WHAT IS BEING ASKED — I need the lines from the one containing "(603, 469) = (291, 90): none -> yellow camera" through the last line of the entries retyped exactly, with no pictures among them.

### DATA TO EXAMINE ###

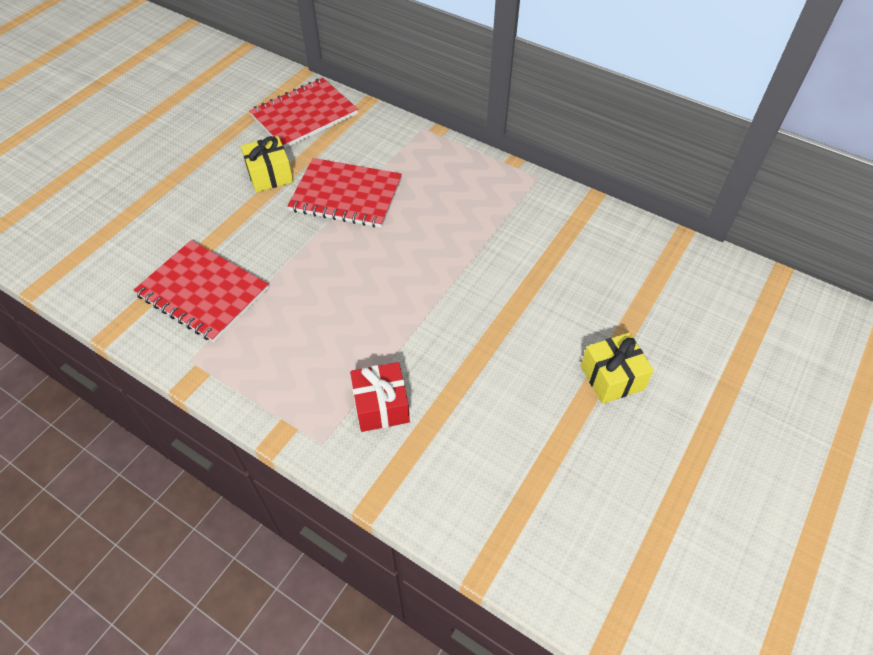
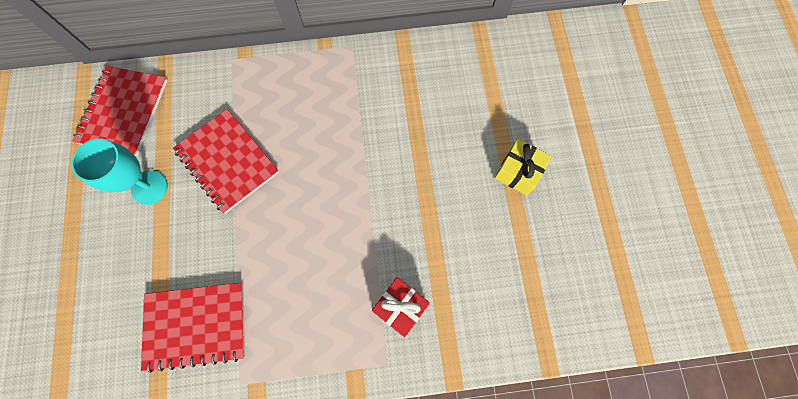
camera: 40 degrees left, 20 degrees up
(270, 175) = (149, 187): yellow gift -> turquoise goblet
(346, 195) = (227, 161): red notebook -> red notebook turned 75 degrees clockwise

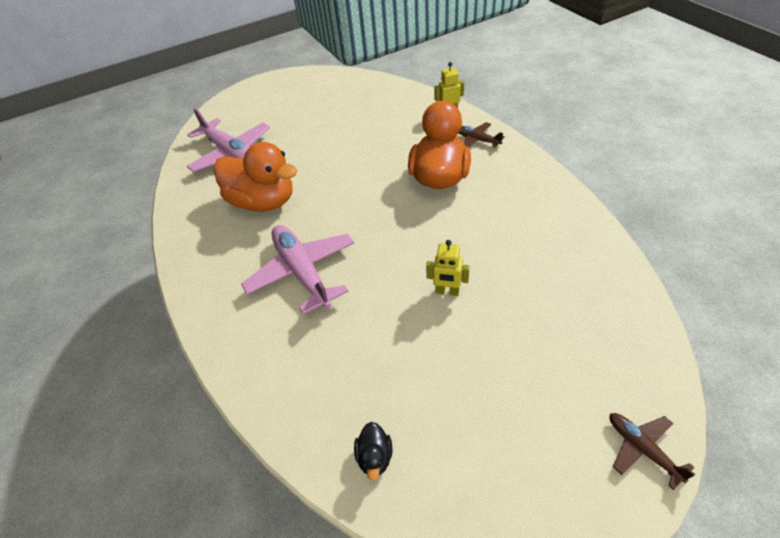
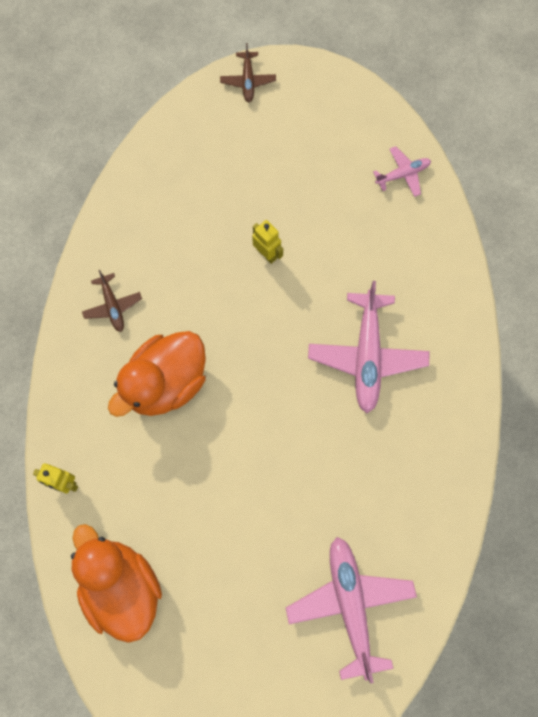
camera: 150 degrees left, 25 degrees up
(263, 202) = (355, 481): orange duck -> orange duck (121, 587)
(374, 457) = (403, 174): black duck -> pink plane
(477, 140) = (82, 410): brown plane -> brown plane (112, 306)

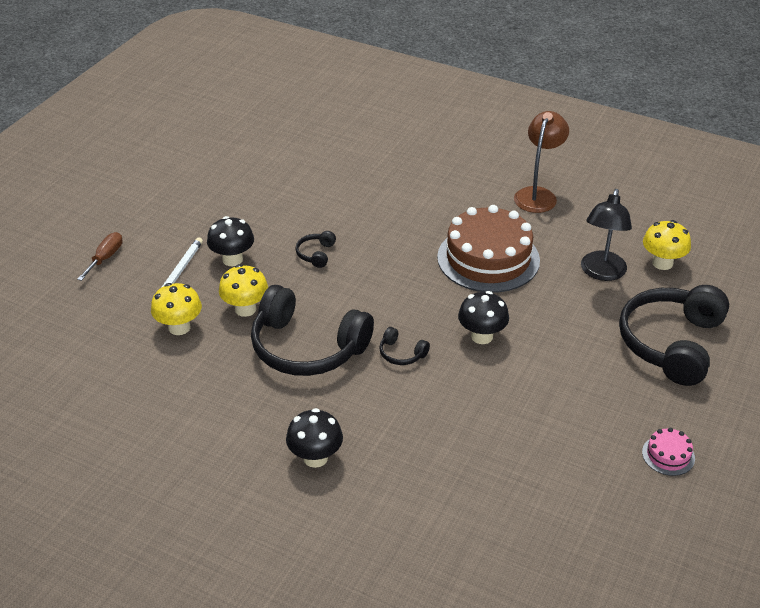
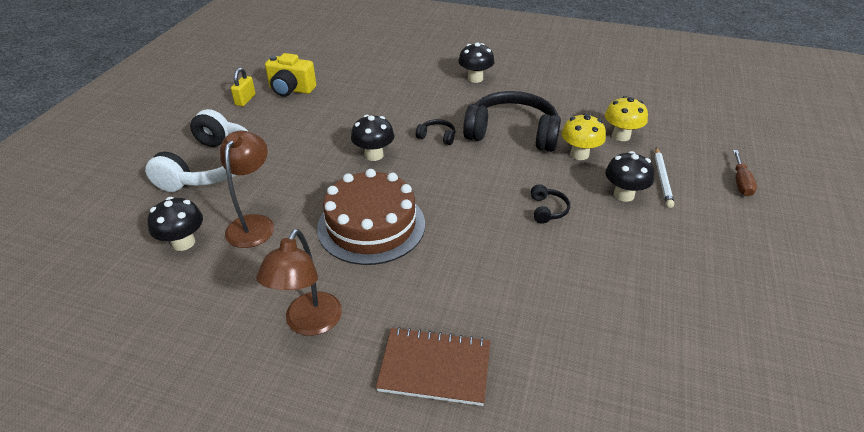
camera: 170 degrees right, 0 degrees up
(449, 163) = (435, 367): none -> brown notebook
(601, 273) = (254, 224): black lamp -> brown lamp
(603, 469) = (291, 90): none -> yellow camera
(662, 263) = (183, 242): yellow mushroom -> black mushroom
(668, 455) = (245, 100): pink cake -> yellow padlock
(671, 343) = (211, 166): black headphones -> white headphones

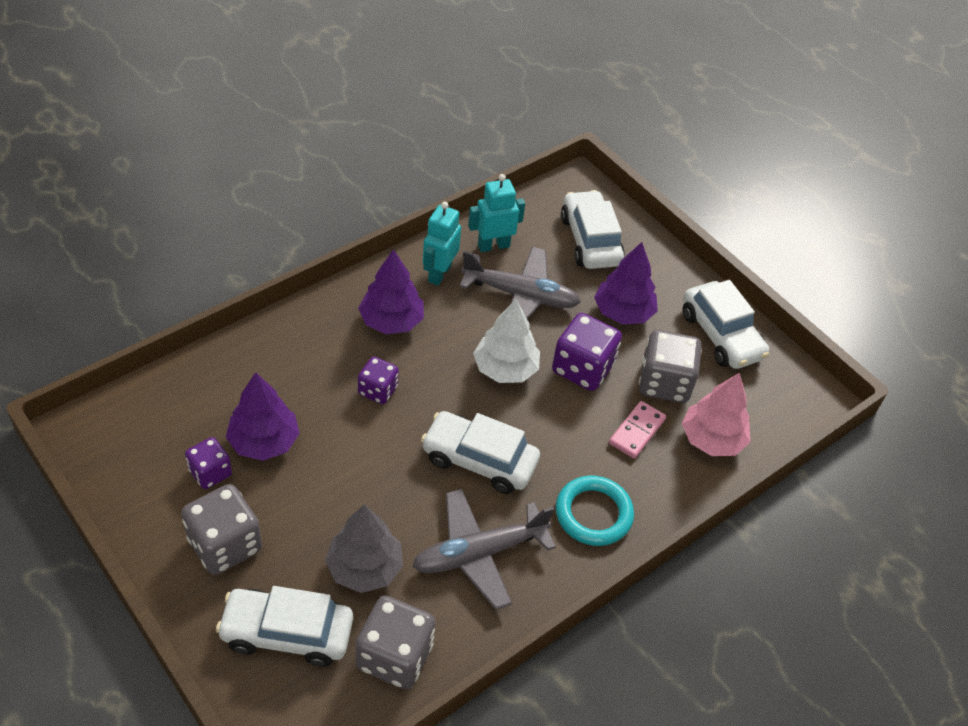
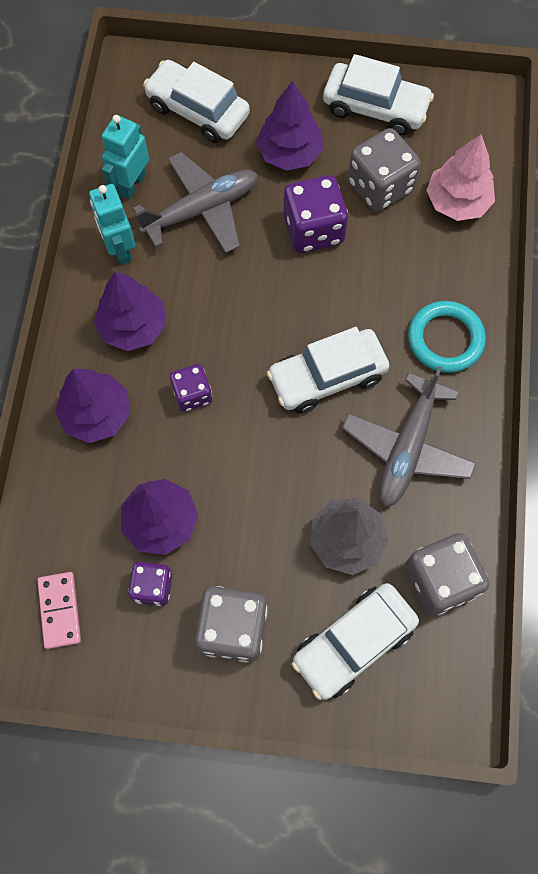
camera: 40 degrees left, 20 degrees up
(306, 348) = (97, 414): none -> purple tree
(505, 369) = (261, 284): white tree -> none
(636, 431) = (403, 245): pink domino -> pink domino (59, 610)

###

ANSWER —
(603, 469) = (291, 90): none -> yellow camera
(662, 263) = (183, 242): yellow mushroom -> black mushroom
(668, 455) = (245, 100): pink cake -> yellow padlock
(671, 343) = (211, 166): black headphones -> white headphones

camera: 40 degrees left, 20 degrees up
(306, 348) = (97, 414): none -> purple tree
(505, 369) = (261, 284): white tree -> none
(636, 431) = (403, 245): pink domino -> pink domino (59, 610)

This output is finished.